Exercise aim:
The full listing should be written out verbatim, and its images should be dropped.

Data supplied:
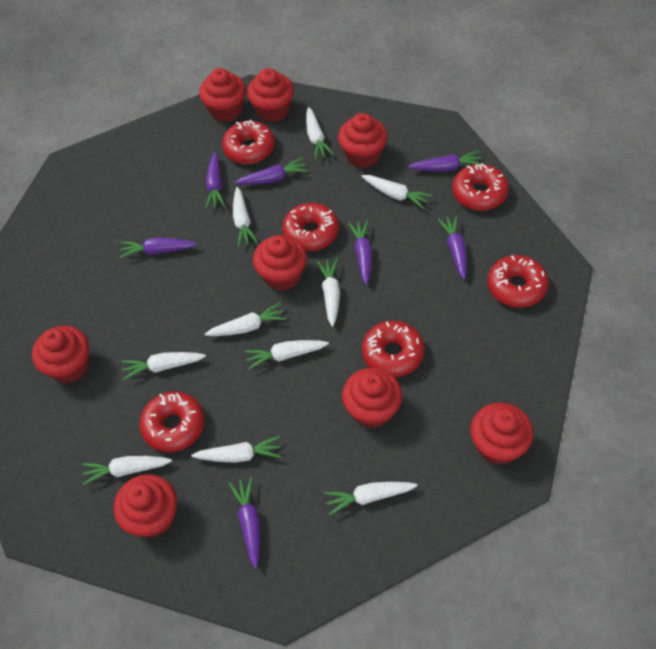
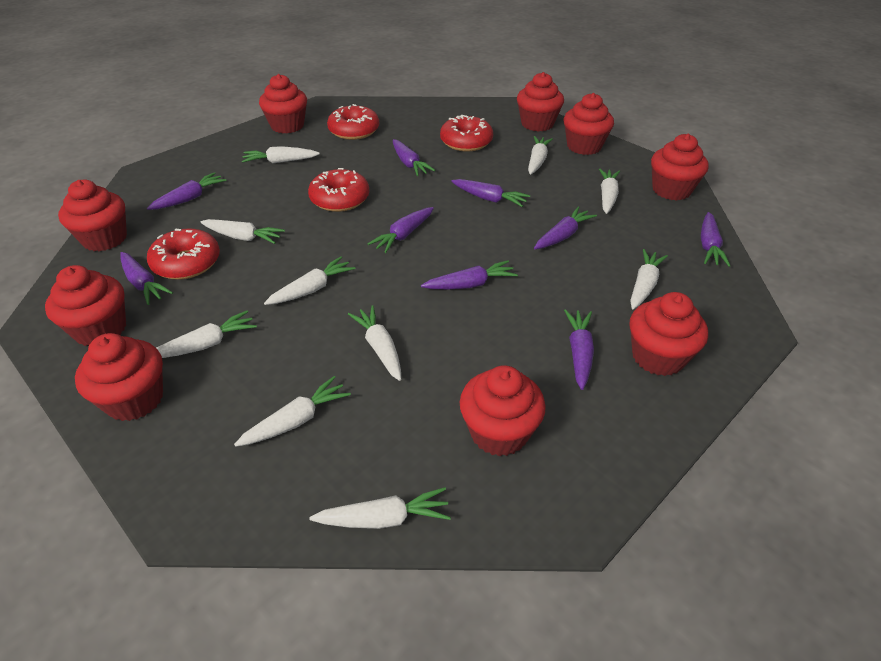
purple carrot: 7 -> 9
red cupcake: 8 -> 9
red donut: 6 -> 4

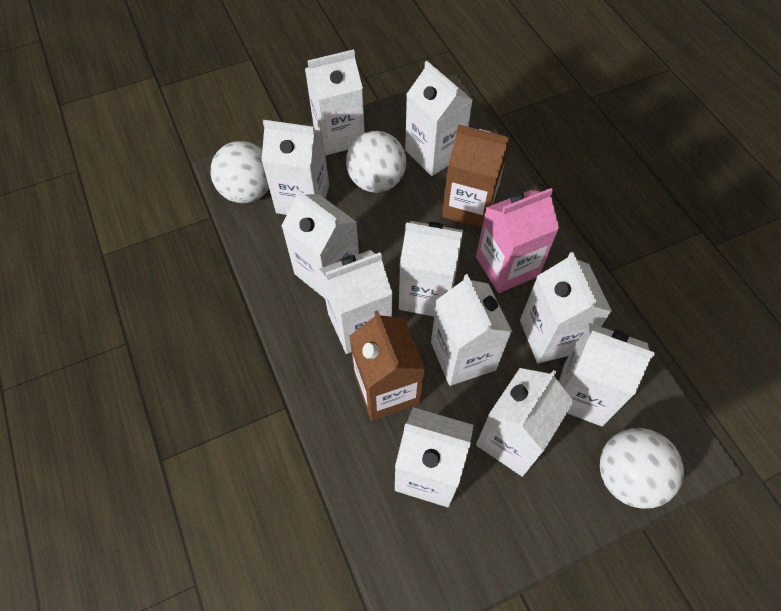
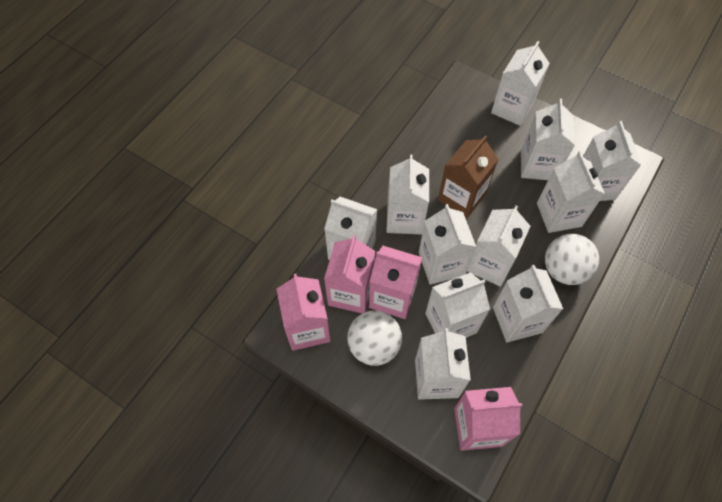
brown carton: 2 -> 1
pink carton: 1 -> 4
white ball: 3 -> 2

Exercise response:
purple carrot: 7 -> 9
red cupcake: 8 -> 9
red donut: 6 -> 4

brown carton: 2 -> 1
pink carton: 1 -> 4
white ball: 3 -> 2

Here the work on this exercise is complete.